═══ Provided data

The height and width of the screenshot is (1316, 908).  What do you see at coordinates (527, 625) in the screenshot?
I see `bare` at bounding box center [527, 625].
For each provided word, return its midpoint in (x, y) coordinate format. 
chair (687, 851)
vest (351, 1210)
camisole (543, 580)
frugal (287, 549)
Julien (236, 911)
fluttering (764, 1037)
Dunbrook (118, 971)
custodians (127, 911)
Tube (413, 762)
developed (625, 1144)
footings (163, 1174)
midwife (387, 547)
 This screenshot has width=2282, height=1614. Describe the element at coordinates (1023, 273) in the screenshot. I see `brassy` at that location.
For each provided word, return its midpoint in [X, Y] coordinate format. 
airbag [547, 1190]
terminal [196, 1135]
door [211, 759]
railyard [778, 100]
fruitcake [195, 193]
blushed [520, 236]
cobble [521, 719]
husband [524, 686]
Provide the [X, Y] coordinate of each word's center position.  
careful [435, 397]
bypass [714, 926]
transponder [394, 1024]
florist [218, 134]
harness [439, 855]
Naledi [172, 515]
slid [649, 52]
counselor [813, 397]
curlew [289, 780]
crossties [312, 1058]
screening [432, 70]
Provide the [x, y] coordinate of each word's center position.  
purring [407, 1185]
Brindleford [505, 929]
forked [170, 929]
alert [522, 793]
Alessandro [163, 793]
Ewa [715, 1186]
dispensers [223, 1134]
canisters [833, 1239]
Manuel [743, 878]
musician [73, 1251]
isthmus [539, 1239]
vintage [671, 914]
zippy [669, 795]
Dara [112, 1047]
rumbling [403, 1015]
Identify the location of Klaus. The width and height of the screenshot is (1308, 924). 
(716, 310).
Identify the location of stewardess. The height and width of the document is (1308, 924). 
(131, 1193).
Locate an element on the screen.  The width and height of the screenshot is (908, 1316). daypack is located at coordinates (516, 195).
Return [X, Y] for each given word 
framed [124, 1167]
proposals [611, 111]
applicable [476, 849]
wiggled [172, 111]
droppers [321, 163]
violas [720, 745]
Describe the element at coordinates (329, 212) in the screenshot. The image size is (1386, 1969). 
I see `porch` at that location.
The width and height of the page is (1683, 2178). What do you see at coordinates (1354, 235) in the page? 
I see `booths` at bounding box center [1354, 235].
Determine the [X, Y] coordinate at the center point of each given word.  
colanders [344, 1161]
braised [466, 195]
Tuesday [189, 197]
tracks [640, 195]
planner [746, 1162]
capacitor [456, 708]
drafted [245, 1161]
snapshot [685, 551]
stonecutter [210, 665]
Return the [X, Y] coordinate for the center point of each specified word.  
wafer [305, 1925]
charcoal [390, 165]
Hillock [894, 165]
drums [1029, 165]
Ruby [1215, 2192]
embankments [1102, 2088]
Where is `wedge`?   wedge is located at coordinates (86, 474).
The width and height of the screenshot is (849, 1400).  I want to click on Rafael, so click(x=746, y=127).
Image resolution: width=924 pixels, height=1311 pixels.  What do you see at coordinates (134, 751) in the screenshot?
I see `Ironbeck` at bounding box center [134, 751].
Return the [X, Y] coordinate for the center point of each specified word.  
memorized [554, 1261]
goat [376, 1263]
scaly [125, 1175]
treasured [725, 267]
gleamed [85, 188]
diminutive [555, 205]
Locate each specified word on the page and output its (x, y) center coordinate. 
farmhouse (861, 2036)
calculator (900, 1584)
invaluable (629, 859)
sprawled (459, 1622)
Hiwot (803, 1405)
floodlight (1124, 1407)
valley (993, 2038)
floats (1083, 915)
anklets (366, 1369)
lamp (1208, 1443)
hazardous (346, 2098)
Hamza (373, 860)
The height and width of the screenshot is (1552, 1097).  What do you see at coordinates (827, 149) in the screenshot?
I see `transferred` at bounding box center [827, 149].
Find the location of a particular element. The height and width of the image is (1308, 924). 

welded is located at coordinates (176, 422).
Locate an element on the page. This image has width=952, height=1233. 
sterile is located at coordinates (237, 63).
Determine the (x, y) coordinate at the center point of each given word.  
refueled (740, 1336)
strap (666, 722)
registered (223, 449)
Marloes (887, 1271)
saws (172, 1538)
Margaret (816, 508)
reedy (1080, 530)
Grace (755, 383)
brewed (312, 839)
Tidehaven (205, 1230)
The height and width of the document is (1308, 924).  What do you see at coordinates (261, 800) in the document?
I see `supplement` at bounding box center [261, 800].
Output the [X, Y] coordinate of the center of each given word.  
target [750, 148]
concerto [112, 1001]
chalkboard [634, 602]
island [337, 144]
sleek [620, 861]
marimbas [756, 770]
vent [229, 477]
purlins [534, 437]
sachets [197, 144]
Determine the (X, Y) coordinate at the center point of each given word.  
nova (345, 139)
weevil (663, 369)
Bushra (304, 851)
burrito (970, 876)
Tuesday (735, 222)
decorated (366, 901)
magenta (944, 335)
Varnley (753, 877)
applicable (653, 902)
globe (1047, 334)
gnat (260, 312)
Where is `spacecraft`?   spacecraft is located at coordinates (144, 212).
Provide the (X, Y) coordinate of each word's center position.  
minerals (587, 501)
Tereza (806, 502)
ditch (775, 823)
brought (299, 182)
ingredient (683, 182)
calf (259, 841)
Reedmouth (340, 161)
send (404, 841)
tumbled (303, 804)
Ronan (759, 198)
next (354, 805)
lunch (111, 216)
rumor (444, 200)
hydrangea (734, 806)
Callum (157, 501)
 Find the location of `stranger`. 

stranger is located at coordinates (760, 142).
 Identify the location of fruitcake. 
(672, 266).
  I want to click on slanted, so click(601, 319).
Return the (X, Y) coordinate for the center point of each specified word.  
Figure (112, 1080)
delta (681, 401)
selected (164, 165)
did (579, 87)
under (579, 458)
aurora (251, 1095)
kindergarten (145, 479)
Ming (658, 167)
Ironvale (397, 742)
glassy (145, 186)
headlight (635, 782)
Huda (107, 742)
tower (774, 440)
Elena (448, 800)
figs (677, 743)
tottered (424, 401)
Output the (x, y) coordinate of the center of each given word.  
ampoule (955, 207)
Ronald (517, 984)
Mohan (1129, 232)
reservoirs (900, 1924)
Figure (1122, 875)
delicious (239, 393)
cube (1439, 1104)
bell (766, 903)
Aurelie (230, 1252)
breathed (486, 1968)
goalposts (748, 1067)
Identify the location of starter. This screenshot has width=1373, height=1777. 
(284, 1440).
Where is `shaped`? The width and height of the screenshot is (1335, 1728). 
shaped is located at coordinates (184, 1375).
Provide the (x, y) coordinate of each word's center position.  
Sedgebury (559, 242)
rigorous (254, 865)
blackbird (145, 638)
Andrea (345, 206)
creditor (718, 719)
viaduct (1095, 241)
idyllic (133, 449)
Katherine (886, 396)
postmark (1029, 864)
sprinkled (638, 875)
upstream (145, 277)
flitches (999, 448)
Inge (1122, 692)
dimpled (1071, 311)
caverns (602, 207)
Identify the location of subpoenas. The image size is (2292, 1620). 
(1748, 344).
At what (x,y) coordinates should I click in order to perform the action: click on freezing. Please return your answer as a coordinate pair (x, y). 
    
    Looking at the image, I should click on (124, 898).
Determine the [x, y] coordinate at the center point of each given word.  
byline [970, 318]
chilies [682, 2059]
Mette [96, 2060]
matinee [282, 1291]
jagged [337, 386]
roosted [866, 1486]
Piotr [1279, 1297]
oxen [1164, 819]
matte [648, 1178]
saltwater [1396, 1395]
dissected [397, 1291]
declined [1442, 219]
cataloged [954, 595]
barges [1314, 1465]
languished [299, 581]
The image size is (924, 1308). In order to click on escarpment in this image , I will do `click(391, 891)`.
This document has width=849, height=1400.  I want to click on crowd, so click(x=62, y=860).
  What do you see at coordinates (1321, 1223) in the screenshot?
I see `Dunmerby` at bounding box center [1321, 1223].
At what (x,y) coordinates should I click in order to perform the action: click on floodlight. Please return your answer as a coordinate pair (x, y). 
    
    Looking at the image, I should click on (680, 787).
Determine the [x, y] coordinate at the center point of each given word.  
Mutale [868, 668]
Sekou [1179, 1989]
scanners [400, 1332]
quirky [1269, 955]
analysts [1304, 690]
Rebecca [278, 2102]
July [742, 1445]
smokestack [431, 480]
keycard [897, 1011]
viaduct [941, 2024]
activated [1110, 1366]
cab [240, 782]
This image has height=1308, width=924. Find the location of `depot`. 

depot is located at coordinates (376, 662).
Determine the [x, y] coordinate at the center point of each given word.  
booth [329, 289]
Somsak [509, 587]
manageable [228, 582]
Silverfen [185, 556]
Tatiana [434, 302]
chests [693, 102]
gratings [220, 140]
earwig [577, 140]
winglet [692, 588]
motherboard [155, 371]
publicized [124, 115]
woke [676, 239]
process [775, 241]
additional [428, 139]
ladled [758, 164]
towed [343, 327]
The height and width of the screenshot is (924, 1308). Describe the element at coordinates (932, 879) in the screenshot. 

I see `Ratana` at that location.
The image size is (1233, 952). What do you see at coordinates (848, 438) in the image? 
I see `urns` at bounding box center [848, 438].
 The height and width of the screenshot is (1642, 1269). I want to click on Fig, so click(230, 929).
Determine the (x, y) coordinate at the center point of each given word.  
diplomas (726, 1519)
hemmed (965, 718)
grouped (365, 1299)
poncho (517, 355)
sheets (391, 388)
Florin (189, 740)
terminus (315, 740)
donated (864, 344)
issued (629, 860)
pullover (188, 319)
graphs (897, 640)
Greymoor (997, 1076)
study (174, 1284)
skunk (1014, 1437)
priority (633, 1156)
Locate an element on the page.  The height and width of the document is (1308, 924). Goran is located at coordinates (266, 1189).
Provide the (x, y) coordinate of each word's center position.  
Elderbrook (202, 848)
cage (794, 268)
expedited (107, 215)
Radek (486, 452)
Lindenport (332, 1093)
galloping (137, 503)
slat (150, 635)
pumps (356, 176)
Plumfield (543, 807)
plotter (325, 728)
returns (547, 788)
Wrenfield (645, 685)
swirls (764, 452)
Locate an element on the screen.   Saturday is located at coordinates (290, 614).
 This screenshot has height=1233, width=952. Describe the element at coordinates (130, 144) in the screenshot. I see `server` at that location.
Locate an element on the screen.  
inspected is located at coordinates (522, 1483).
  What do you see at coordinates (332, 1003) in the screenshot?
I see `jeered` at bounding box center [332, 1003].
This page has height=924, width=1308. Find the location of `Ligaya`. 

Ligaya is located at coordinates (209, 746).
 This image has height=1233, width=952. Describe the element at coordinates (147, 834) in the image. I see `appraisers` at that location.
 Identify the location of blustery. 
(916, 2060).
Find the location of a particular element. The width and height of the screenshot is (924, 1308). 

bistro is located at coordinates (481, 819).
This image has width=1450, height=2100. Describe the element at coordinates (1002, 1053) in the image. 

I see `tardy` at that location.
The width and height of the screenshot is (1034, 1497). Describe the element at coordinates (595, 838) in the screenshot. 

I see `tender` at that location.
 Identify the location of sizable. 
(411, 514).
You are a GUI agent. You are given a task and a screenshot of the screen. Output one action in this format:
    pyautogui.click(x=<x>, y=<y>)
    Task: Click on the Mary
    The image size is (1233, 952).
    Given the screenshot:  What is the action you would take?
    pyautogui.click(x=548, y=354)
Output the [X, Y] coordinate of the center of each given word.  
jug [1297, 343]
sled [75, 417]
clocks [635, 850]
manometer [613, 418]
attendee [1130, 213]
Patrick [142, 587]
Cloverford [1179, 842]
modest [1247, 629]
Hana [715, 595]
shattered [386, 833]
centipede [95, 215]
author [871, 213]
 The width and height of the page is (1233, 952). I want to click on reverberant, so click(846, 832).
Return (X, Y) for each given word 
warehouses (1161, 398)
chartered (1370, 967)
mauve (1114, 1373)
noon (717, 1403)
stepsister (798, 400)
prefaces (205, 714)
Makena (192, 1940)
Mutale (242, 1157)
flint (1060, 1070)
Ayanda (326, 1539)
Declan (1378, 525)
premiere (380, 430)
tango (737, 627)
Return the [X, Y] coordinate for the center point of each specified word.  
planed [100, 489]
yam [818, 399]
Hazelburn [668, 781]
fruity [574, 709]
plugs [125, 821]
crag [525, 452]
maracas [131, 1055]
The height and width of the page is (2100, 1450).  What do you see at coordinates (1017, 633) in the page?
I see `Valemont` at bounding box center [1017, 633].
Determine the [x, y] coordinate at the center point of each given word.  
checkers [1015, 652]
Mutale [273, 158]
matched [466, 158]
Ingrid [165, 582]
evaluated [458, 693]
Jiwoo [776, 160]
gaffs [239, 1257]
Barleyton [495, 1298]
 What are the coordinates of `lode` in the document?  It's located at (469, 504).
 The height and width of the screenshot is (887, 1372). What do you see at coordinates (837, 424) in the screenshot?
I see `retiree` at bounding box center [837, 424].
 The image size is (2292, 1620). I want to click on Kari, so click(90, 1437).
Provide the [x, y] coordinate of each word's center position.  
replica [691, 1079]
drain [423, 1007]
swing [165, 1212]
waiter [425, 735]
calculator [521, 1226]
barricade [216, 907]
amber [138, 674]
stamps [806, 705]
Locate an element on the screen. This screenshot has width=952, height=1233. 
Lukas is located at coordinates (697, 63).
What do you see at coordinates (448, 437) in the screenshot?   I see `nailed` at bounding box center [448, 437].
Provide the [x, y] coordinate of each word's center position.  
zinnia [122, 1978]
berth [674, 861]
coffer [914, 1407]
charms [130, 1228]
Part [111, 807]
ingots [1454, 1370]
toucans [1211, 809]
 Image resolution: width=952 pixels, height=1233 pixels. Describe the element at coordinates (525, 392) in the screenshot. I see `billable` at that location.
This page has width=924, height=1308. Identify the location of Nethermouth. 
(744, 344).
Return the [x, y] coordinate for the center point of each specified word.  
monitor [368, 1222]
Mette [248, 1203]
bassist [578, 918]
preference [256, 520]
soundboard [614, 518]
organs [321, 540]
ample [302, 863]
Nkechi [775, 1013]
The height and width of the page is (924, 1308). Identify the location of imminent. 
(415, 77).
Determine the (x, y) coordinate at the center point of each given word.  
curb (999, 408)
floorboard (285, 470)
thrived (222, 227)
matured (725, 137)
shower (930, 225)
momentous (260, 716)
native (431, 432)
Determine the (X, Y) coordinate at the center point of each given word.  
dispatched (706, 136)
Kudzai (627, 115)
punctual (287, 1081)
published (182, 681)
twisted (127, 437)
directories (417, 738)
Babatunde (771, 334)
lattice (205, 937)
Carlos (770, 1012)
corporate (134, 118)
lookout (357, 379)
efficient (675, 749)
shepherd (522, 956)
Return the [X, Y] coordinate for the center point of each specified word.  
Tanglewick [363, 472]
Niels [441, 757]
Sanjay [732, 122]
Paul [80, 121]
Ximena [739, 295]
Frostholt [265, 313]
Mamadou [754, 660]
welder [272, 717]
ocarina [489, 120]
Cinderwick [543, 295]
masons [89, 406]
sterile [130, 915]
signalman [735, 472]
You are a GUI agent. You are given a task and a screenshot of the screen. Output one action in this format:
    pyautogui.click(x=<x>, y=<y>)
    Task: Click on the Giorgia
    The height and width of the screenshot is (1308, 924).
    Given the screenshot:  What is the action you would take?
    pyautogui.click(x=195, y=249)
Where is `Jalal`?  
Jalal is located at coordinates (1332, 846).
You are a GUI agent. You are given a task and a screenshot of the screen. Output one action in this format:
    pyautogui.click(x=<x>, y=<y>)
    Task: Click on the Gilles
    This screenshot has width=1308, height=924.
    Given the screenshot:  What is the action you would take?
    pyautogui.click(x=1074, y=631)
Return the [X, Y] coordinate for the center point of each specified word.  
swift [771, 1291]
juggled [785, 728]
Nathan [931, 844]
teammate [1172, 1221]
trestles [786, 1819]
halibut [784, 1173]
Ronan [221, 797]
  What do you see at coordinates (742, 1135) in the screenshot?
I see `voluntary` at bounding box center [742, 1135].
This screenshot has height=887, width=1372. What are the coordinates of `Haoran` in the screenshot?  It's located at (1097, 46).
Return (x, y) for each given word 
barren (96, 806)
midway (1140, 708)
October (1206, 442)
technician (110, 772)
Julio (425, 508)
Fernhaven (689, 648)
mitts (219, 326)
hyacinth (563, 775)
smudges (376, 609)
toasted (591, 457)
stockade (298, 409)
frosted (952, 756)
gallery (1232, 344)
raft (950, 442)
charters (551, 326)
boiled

══════

Rescale the material from the line with "marimbas [756, 770]" up to and including the line with "globe (1047, 334)". Reproduce every line in that span, requests too, with each coordinate in the answers multiplied by 0.55 and rounded to a whole number (halves up), and return only those lines.

marimbas [416, 424]
vent [126, 262]
purlins [294, 240]
sachets [108, 79]
Determine the (X, Y) coordinate at the center point of each given word.  
nova (190, 76)
weevil (365, 203)
Bushra (167, 468)
burrito (534, 482)
Tuesday (404, 122)
decorated (201, 496)
magenta (519, 184)
Varnley (414, 482)
applicable (359, 496)
globe (576, 184)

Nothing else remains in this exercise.